__HOW TO COMPLETE THIS TASK__. Go through the entries below and tally each line holding the string "grey". Return the number only.

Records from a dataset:

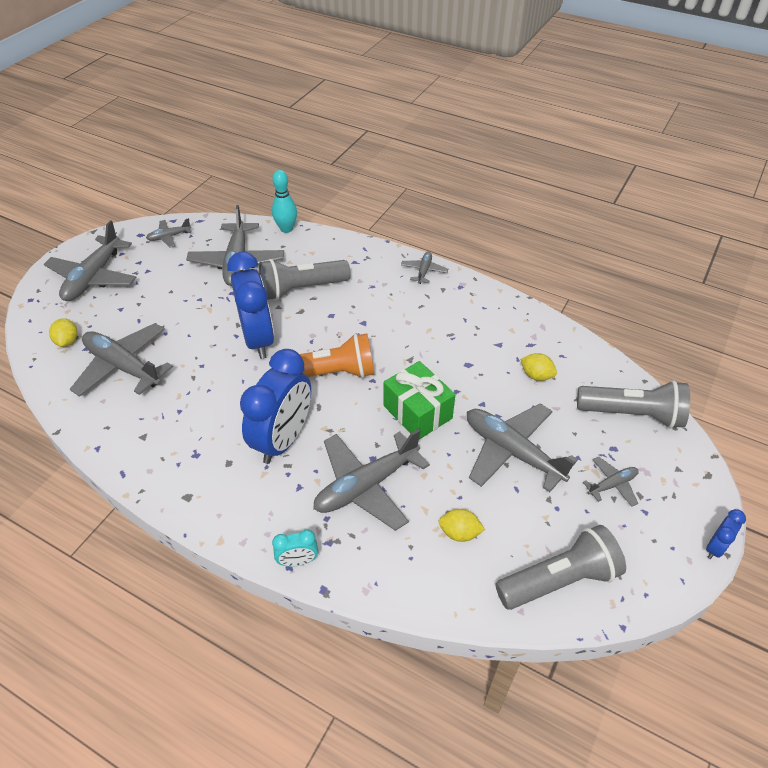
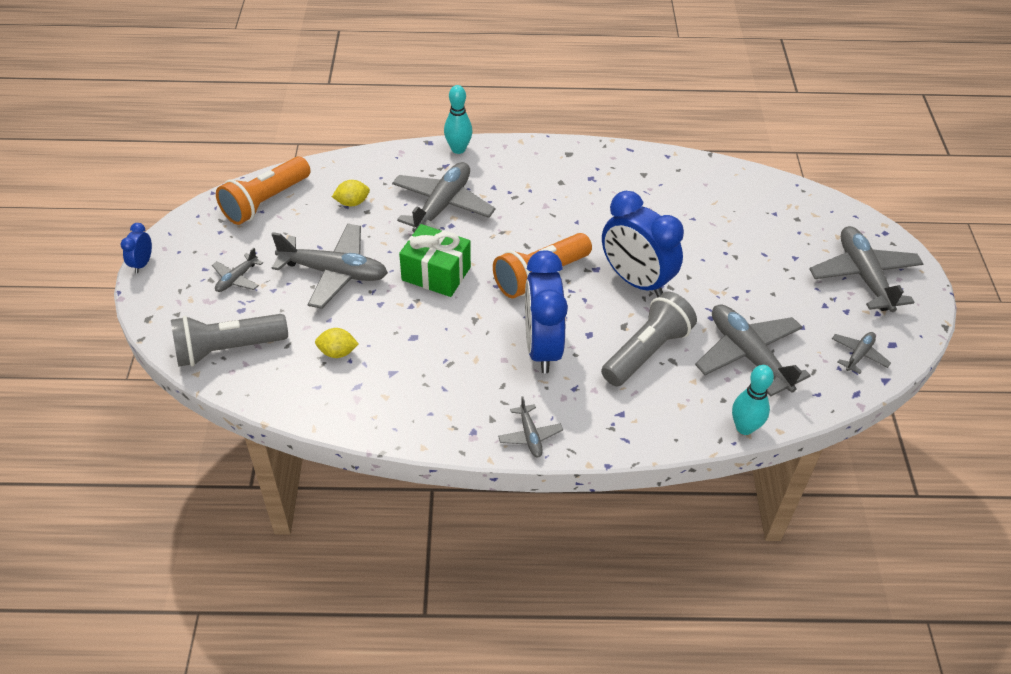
camera: 150 degrees right, 0 degrees up
(67, 341) = (797, 213): yellow lemon -> none
(123, 367) = (723, 212): grey plane -> none
(283, 439) = (533, 211): blue clock -> blue clock (542, 348)
(298, 561) = (458, 149): turquoise clock -> turquoise bowling pin
(559, 580) = (265, 202): grey flashlight -> orange flashlight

__TASK SOLUTION__. 2